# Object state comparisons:
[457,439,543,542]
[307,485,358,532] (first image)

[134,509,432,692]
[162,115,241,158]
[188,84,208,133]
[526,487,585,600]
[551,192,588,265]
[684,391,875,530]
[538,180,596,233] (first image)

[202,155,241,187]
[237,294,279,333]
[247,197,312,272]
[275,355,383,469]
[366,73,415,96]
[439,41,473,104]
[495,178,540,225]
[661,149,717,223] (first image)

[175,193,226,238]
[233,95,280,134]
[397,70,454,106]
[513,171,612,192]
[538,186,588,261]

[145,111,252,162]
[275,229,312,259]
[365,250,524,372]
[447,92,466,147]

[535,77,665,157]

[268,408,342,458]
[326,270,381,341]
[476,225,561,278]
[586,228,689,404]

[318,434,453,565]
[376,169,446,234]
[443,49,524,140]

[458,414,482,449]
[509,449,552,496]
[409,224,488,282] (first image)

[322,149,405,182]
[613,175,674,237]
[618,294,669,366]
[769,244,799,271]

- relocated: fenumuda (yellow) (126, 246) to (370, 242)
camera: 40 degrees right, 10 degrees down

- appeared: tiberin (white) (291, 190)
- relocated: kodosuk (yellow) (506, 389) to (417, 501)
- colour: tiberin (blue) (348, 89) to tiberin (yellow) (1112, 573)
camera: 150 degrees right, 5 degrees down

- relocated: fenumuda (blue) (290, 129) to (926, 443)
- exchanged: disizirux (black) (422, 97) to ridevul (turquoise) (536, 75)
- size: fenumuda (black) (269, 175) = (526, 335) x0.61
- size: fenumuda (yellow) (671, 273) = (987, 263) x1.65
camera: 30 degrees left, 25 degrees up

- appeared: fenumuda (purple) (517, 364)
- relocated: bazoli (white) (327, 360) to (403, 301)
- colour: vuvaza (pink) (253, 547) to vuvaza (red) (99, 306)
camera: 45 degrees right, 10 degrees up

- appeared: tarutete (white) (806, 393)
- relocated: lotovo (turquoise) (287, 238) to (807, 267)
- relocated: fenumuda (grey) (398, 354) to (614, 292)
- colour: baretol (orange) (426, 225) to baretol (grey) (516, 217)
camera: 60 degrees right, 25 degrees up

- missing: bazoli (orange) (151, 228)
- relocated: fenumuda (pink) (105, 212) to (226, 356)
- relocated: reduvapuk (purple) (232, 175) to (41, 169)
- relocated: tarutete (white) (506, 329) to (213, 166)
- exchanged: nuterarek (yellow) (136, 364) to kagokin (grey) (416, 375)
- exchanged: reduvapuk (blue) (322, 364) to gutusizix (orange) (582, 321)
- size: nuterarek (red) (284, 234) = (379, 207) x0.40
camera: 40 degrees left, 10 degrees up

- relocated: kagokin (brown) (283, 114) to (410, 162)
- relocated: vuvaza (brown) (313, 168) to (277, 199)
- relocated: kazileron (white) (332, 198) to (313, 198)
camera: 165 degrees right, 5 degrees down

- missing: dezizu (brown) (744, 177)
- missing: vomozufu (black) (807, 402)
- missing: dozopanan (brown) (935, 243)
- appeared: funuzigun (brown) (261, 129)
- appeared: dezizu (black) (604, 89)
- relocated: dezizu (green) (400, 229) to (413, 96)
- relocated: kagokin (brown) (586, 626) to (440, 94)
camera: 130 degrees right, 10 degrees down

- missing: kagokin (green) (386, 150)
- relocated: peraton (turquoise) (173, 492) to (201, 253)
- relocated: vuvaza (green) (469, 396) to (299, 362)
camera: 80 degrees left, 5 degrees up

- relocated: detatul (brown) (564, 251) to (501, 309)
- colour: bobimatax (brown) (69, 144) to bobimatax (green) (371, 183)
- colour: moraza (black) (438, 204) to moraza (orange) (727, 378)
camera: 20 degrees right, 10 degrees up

# Work request:
All of the data above needs to be given again exactly.

# Exercise solution:
[457,439,543,542]
[307,485,358,532] (first image)

[134,509,432,692]
[162,115,241,158]
[188,84,208,133]
[526,487,585,600]
[551,192,588,265]
[684,391,875,530]
[538,180,596,233] (first image)

[202,155,241,187]
[237,294,279,333]
[247,197,312,272]
[275,355,383,469]
[366,73,415,96]
[439,41,473,104]
[495,178,540,225]
[661,149,717,223] (first image)

[175,193,226,238]
[233,95,280,134]
[397,70,454,106]
[513,171,612,192]
[538,186,588,261]

[145,111,252,162]
[275,229,312,259]
[365,250,524,372]
[447,92,466,147]

[535,77,665,157]

[268,408,342,458]
[326,270,381,341]
[476,225,561,278]
[586,228,689,404]

[318,434,453,565]
[376,169,446,234]
[443,49,524,140]

[458,414,482,449]
[509,449,552,496]
[409,224,488,282] (first image)

[322,149,405,182]
[613,175,674,237]
[618,294,669,366]
[769,244,799,271]

- relocated: fenumuda (yellow) (126, 246) to (370, 242)
camera: 40 degrees right, 10 degrees down

- appeared: tiberin (white) (291, 190)
- relocated: kodosuk (yellow) (506, 389) to (417, 501)
- colour: tiberin (blue) (348, 89) to tiberin (yellow) (1112, 573)
camera: 150 degrees right, 5 degrees down

- relocated: fenumuda (blue) (290, 129) to (926, 443)
- exchanged: disizirux (black) (422, 97) to ridevul (turquoise) (536, 75)
- size: fenumuda (black) (269, 175) = (526, 335) x0.61
- size: fenumuda (yellow) (671, 273) = (987, 263) x1.65
camera: 30 degrees left, 25 degrees up

- appeared: fenumuda (purple) (517, 364)
- relocated: bazoli (white) (327, 360) to (403, 301)
- colour: vuvaza (pink) (253, 547) to vuvaza (red) (99, 306)
camera: 45 degrees right, 10 degrees up

- appeared: tarutete (white) (806, 393)
- relocated: lotovo (turquoise) (287, 238) to (807, 267)
- relocated: fenumuda (grey) (398, 354) to (614, 292)
- colour: baretol (orange) (426, 225) to baretol (grey) (516, 217)
camera: 60 degrees right, 25 degrees up

- missing: bazoli (orange) (151, 228)
- relocated: fenumuda (pink) (105, 212) to (226, 356)
- relocated: reduvapuk (purple) (232, 175) to (41, 169)
- relocated: tarutete (white) (506, 329) to (213, 166)
- exchanged: nuterarek (yellow) (136, 364) to kagokin (grey) (416, 375)
- exchanged: reduvapuk (blue) (322, 364) to gutusizix (orange) (582, 321)
- size: nuterarek (red) (284, 234) = (379, 207) x0.40
camera: 40 degrees left, 10 degrees up

- relocated: kagokin (brown) (283, 114) to (410, 162)
- relocated: vuvaza (brown) (313, 168) to (277, 199)
- relocated: kazileron (white) (332, 198) to (313, 198)
camera: 165 degrees right, 5 degrees down

- missing: dezizu (brown) (744, 177)
- missing: vomozufu (black) (807, 402)
- missing: dozopanan (brown) (935, 243)
- appeared: funuzigun (brown) (261, 129)
- appeared: dezizu (black) (604, 89)
- relocated: dezizu (green) (400, 229) to (413, 96)
- relocated: kagokin (brown) (586, 626) to (440, 94)
camera: 130 degrees right, 10 degrees down

- missing: kagokin (green) (386, 150)
- relocated: peraton (turquoise) (173, 492) to (201, 253)
- relocated: vuvaza (green) (469, 396) to (299, 362)
camera: 80 degrees left, 5 degrees up

- relocated: detatul (brown) (564, 251) to (501, 309)
- colour: bobimatax (brown) (69, 144) to bobimatax (green) (371, 183)
- colour: moraza (black) (438, 204) to moraza (orange) (727, 378)
camera: 20 degrees right, 10 degrees up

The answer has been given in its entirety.